→ **SUPPLIED DATA**

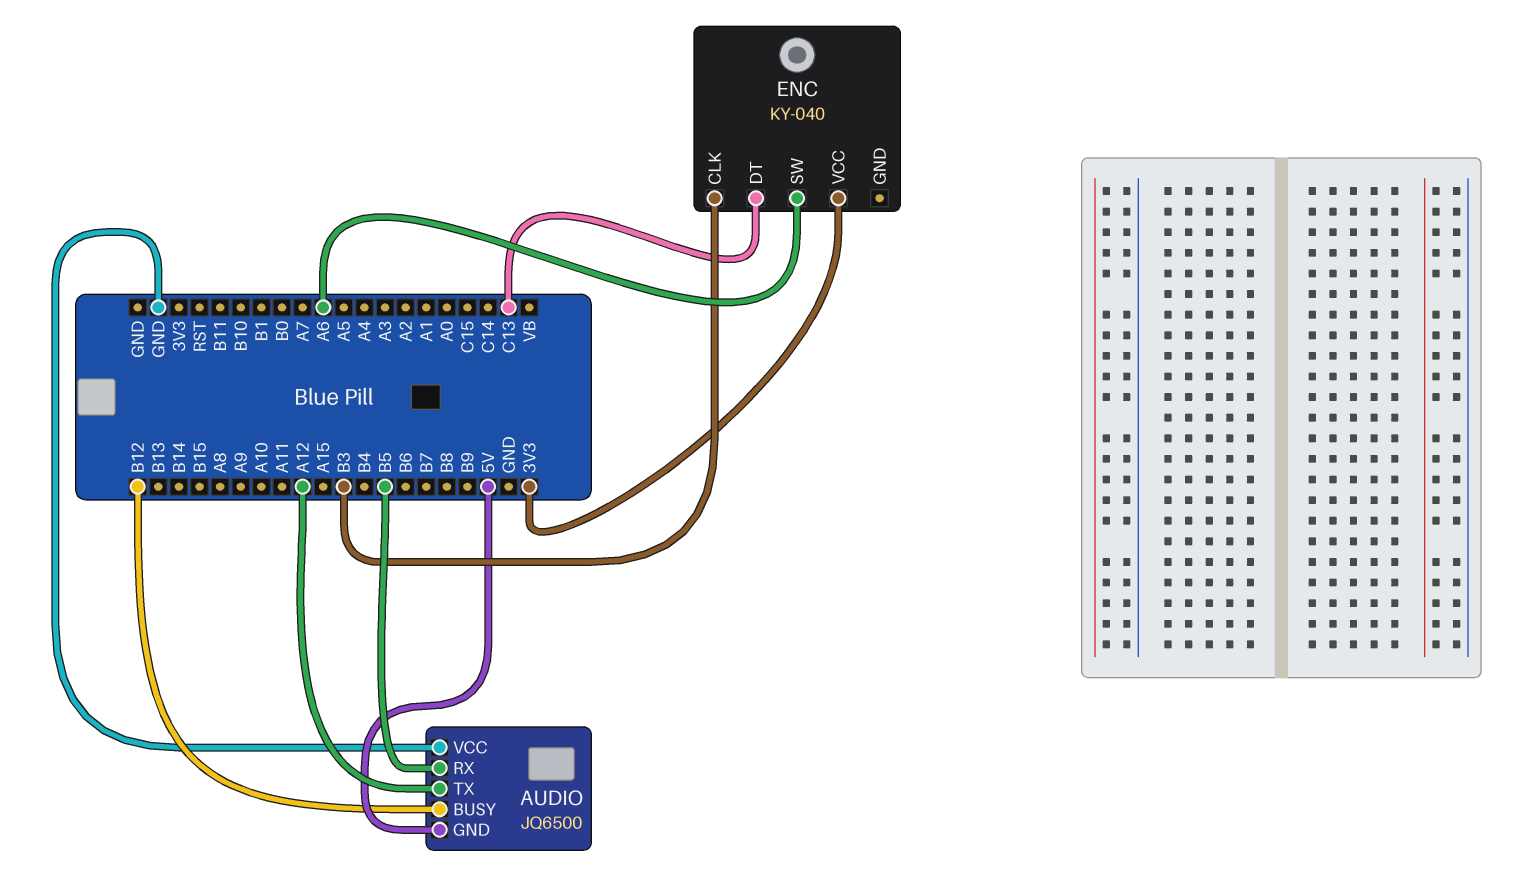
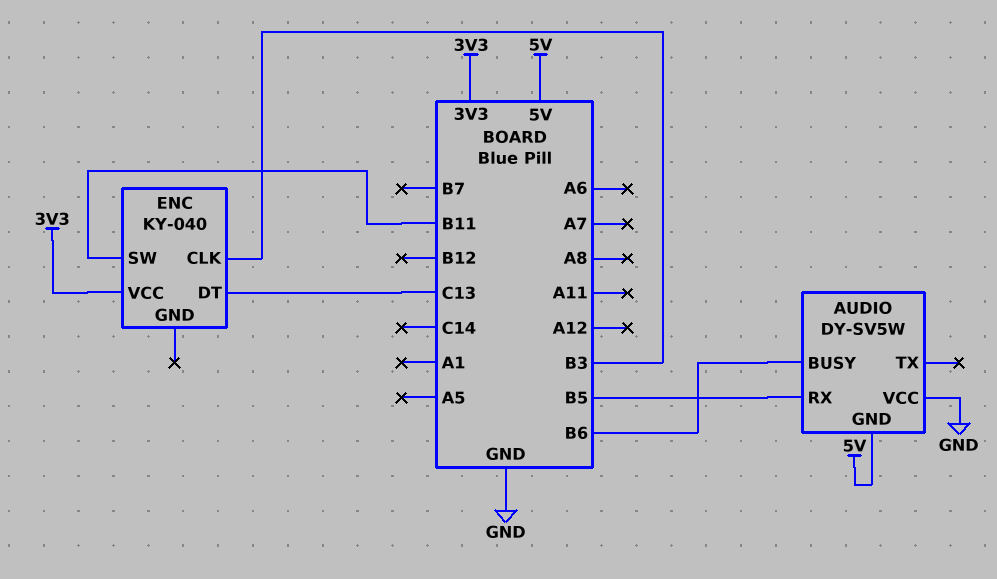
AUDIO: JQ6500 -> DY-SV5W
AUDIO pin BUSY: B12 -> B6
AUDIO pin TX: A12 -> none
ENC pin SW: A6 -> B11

--

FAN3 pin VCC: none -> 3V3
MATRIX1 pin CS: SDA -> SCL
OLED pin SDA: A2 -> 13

→ **EXERCISE DESCRIPTION**
Output each line of the listing above that has "AUDIO".

→ **RESULT OF THIS EXERCISE**
AUDIO: JQ6500 -> DY-SV5W
AUDIO pin BUSY: B12 -> B6
AUDIO pin TX: A12 -> none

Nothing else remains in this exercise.